_Exercise:_ Please copy out every line of the listing below in which the word "scissors" appears.

════

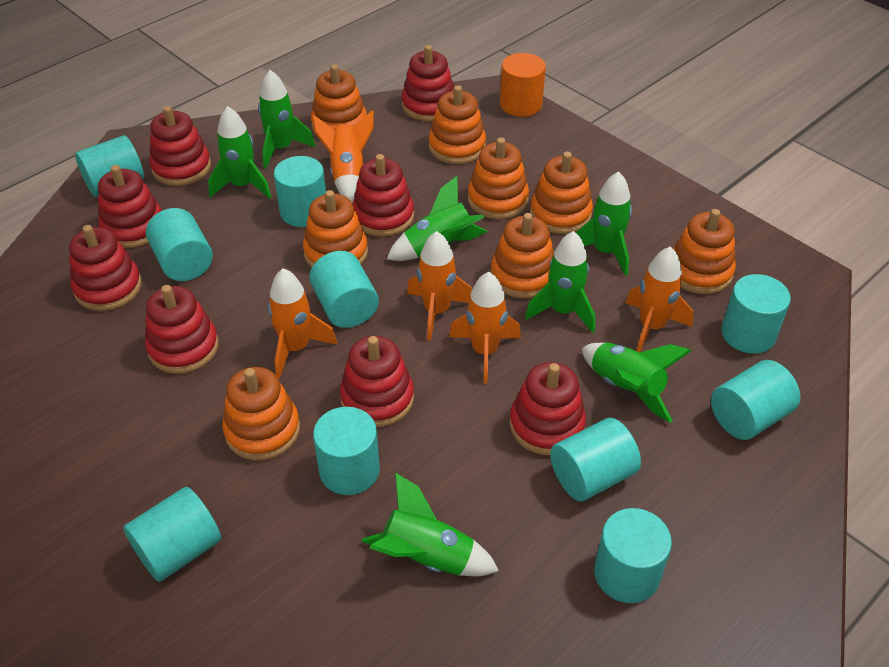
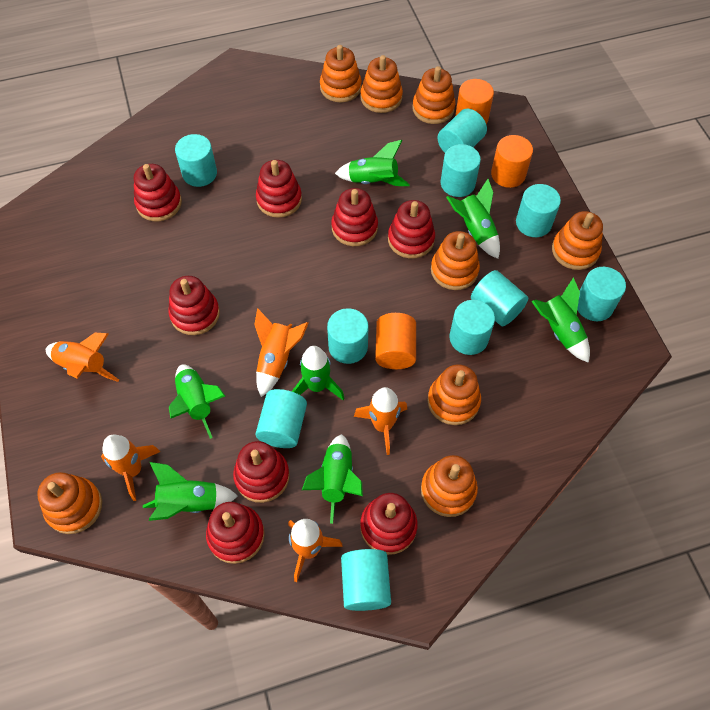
orange cylinder: 1 -> 3

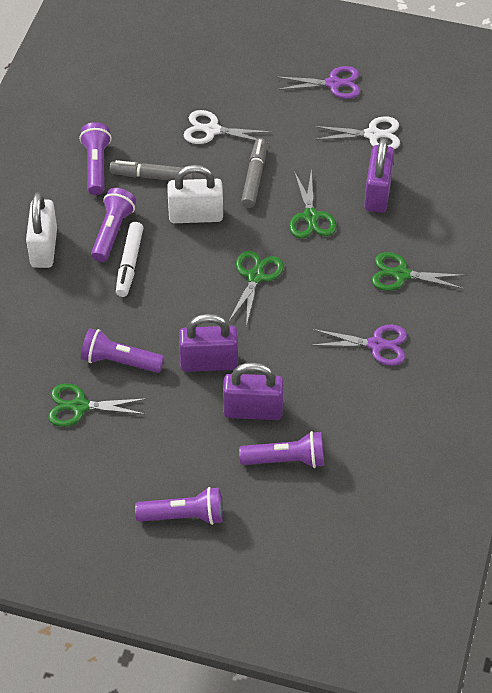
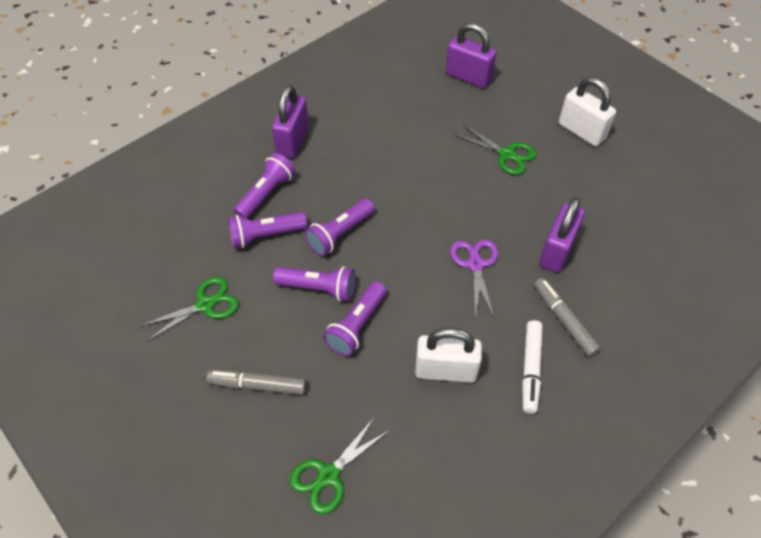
green scissors: 4 -> 3
purple scissors: 2 -> 1
white scissors: 2 -> 0

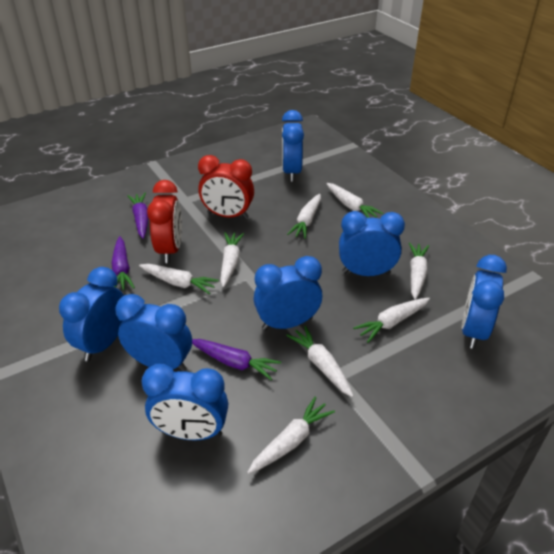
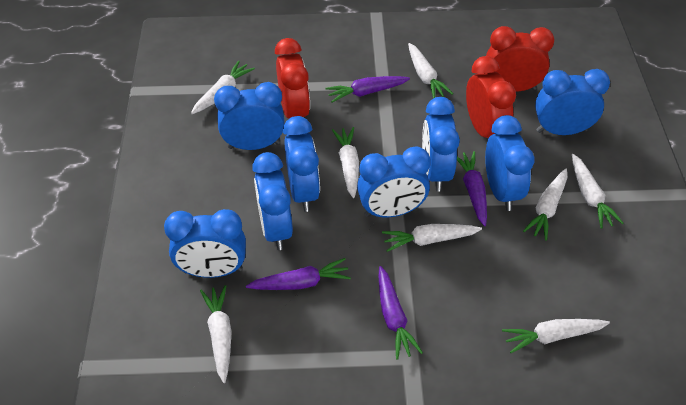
blue clock: 7 -> 8
purple carrot: 3 -> 4
red clock: 2 -> 3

════

_Response to the task:_
green scissors: 4 -> 3
purple scissors: 2 -> 1
white scissors: 2 -> 0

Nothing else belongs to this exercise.